Task instructions:
Report the count of lines below in which the string "DATA" occurs; include nothing else.
### Records for this exercise ###
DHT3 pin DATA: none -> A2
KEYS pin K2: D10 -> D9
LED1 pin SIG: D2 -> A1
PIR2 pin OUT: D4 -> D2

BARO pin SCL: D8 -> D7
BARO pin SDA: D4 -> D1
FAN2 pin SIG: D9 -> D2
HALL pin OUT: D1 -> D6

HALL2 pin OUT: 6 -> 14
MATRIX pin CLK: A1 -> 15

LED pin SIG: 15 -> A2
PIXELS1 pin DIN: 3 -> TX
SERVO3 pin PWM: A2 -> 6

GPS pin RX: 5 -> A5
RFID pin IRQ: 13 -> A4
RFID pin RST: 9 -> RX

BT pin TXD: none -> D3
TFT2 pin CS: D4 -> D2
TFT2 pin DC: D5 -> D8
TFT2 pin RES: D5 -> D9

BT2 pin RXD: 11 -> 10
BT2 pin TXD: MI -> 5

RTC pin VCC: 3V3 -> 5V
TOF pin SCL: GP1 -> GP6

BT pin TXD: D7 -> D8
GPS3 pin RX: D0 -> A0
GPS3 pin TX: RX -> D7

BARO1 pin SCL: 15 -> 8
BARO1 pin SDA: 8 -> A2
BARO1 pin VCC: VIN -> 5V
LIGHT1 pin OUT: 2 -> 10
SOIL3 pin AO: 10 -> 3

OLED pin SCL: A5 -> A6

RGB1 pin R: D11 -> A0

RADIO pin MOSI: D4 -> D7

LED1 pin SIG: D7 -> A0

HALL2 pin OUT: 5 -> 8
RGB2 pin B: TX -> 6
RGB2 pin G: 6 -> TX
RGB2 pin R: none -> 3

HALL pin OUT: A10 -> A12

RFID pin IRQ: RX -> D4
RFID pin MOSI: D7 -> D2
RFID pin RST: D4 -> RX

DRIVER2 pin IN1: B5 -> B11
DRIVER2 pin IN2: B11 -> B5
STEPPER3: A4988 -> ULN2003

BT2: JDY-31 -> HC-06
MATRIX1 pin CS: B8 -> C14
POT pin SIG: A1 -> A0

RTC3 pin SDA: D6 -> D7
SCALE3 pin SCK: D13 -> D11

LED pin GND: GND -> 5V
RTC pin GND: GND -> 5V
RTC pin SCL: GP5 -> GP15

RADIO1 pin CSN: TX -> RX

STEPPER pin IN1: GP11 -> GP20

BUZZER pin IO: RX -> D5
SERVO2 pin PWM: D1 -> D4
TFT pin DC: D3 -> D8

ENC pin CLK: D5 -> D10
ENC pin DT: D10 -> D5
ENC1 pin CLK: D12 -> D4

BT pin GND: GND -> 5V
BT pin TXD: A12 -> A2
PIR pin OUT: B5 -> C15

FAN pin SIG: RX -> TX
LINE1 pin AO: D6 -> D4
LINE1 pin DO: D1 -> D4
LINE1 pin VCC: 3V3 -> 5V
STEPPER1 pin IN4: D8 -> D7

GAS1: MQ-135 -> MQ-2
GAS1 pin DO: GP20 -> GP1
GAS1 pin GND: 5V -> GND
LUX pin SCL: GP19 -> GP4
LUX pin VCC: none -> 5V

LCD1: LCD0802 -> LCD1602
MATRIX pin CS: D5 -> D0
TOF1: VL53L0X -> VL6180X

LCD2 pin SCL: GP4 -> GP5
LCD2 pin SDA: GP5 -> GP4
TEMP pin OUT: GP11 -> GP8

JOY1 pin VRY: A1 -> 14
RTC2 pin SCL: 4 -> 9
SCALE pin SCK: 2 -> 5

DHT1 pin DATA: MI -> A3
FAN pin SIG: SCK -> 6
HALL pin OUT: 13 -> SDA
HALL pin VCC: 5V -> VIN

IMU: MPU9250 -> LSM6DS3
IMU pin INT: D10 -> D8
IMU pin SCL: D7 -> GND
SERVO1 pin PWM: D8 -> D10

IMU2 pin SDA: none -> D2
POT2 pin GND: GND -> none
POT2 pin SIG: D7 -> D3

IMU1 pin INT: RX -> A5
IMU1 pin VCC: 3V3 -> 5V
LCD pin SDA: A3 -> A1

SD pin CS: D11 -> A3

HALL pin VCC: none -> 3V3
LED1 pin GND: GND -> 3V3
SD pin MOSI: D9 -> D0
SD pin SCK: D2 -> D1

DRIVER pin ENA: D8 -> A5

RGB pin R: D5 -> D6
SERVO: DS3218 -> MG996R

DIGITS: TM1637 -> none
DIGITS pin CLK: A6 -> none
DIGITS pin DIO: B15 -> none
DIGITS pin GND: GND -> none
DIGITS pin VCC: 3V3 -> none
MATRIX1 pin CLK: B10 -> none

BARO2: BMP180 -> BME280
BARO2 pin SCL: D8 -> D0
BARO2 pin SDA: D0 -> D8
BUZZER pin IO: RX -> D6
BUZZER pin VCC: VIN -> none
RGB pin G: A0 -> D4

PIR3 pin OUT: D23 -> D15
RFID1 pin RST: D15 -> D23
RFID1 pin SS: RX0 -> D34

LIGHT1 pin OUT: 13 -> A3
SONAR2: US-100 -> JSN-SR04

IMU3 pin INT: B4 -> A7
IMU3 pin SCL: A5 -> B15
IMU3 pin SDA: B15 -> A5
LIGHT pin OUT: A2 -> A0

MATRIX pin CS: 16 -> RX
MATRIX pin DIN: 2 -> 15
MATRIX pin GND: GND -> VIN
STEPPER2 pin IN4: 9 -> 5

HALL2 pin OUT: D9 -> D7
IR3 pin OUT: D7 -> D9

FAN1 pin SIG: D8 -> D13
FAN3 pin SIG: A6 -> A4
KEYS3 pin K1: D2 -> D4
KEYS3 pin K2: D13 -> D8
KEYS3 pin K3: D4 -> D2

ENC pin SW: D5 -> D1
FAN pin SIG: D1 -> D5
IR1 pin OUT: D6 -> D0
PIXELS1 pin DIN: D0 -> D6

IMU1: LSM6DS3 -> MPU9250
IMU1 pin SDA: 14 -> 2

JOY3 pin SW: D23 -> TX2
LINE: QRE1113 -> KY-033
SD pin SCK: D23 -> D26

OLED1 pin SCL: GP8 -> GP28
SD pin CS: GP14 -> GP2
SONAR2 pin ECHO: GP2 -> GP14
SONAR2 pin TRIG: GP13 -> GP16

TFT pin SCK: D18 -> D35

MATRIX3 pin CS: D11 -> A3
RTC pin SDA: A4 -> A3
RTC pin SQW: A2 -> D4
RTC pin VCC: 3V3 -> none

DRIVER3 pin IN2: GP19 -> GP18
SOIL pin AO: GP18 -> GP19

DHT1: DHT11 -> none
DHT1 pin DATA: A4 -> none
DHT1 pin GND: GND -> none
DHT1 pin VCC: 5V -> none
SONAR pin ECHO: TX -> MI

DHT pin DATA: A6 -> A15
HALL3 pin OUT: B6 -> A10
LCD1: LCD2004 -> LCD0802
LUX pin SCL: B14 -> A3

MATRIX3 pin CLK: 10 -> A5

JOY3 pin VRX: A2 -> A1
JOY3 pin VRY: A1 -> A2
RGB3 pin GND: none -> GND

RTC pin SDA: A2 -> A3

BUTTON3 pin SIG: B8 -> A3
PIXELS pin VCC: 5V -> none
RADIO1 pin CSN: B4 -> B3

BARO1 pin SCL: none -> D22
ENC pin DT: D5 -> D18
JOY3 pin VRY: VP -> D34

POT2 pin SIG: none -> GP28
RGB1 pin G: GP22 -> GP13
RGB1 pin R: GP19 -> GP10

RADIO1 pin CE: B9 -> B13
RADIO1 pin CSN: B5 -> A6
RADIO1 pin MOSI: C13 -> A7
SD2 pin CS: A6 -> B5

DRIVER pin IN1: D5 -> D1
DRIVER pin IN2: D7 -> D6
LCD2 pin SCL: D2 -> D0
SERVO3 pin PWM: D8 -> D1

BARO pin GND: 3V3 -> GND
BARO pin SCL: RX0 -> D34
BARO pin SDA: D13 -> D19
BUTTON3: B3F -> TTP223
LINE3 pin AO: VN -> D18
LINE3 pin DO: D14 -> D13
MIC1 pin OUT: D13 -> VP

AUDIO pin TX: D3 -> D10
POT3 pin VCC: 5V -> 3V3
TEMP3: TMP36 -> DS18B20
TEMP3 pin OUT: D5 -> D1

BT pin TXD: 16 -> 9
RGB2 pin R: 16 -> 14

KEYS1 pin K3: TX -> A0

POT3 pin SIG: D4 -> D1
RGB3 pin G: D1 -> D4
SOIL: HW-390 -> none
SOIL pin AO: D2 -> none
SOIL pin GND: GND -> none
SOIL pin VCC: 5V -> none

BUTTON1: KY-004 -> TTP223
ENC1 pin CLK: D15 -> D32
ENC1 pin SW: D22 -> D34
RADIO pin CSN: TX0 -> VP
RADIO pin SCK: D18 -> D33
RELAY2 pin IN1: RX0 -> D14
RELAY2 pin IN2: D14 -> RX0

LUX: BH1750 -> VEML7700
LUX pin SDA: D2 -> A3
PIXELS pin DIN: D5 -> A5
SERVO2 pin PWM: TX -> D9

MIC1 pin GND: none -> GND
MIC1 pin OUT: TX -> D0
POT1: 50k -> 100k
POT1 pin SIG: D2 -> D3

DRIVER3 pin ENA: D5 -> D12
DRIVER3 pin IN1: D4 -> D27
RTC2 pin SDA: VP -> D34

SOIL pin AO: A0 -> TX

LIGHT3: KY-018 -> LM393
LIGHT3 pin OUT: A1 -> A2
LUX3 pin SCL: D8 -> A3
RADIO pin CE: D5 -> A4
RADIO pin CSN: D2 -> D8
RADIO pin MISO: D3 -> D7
###
Result for this exercise:
4